= TO DO =
From the line containing "(244, 296) = (403, 339): yellow" to the end of the records below, output each line exactly; include both ends and nothing else.

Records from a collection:
/---

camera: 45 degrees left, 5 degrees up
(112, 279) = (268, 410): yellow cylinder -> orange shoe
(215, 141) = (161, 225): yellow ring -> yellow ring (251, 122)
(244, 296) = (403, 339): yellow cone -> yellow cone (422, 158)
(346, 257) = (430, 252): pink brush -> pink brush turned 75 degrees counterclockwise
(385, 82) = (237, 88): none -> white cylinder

\---

= ANSWER SPACE =
(244, 296) = (403, 339): yellow cone -> yellow cone (422, 158)
(346, 257) = (430, 252): pink brush -> pink brush turned 75 degrees counterclockwise
(385, 82) = (237, 88): none -> white cylinder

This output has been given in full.